- RECORDED INFORMATION:
--- begin ---

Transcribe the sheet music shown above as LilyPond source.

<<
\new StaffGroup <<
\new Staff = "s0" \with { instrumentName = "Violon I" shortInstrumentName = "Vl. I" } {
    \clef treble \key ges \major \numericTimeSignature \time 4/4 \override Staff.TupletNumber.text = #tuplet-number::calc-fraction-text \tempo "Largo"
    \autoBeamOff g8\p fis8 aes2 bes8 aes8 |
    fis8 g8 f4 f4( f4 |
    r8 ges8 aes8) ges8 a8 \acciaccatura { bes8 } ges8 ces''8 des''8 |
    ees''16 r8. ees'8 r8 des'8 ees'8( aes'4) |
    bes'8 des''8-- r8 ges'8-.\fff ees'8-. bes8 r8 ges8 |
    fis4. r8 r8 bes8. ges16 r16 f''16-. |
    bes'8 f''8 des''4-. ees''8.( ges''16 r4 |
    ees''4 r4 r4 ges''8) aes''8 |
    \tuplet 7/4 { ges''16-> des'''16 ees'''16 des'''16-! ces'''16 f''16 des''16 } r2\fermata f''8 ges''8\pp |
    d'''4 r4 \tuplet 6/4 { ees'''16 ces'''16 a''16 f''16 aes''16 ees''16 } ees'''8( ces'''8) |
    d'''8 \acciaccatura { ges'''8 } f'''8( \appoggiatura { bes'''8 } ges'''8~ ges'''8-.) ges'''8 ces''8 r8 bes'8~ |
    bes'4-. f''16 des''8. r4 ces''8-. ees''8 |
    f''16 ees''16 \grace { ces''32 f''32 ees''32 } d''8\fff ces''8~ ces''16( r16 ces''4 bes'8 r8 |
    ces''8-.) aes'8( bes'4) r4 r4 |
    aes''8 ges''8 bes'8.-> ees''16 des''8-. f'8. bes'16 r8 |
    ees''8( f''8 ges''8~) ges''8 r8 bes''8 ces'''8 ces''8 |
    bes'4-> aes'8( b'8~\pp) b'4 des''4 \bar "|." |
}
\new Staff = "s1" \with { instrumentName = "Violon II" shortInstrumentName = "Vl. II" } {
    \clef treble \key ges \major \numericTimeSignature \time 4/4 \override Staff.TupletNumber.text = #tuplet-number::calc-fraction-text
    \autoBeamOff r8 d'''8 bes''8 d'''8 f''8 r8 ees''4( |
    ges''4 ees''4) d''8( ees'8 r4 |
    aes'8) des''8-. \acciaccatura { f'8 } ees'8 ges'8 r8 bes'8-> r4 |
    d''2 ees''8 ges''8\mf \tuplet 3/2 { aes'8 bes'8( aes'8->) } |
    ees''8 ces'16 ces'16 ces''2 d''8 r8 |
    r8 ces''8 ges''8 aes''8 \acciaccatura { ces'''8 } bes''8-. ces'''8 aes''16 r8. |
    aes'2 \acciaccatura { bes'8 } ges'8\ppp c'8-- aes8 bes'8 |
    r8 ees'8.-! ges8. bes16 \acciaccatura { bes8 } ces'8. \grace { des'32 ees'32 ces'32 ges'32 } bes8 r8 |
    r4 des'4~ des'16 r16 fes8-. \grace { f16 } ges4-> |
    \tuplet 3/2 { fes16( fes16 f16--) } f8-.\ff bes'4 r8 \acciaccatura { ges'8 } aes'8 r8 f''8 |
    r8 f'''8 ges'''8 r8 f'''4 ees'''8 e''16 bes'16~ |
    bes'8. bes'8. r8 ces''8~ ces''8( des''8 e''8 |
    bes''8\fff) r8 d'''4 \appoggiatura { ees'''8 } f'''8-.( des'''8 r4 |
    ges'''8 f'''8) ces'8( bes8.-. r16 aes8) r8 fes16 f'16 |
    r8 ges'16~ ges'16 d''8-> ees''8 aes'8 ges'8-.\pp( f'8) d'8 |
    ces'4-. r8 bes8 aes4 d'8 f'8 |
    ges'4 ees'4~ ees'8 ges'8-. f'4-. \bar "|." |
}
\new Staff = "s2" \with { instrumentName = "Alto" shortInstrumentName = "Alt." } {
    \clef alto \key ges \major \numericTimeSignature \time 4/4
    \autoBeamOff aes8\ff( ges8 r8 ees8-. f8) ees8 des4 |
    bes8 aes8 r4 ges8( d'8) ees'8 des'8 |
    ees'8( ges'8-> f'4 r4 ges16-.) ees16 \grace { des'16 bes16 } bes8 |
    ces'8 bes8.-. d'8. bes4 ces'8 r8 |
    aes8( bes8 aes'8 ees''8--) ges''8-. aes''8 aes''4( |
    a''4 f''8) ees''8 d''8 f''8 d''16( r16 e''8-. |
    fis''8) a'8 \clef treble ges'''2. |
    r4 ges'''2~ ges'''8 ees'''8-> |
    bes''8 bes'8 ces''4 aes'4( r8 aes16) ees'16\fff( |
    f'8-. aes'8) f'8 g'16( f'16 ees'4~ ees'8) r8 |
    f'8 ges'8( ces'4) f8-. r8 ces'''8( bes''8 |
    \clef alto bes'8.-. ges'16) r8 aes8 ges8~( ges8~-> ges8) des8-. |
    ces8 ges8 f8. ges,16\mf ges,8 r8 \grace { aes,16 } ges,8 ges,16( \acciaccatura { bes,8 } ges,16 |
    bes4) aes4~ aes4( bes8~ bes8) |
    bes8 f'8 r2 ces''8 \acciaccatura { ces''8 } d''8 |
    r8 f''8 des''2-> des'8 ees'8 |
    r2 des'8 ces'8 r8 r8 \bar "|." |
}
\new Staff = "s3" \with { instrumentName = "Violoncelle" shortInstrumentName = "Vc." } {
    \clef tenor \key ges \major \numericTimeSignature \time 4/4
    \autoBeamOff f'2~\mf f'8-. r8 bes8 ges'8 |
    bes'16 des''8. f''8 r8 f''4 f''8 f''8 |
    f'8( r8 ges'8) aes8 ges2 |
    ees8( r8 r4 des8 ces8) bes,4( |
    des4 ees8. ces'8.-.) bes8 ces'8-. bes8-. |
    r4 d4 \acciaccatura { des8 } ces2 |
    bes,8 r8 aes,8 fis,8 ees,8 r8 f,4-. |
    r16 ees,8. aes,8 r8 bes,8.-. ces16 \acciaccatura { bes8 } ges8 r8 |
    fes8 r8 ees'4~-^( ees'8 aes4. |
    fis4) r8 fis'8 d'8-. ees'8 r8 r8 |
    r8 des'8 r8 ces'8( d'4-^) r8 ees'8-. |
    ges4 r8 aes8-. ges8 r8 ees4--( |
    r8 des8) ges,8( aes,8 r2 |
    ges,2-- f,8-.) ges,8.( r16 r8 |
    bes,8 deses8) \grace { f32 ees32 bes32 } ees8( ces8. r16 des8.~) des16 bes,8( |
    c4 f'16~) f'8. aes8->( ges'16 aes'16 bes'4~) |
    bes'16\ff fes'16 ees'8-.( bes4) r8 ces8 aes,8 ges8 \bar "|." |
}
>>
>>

--- end ---

- DIRECTIONS FOR THIS TASK: Locate every line in the records above that contains the string "major", and copy each of those lines in full.

- THE RESPONSE:
    \clef treble \key ges \major \numericTimeSignature \time 4/4 \override Staff.TupletNumber.text = #tuplet-number::calc-fraction-text \tempo "Largo"
    \clef treble \key ges \major \numericTimeSignature \time 4/4 \override Staff.TupletNumber.text = #tuplet-number::calc-fraction-text
    \clef alto \key ges \major \numericTimeSignature \time 4/4
    \clef tenor \key ges \major \numericTimeSignature \time 4/4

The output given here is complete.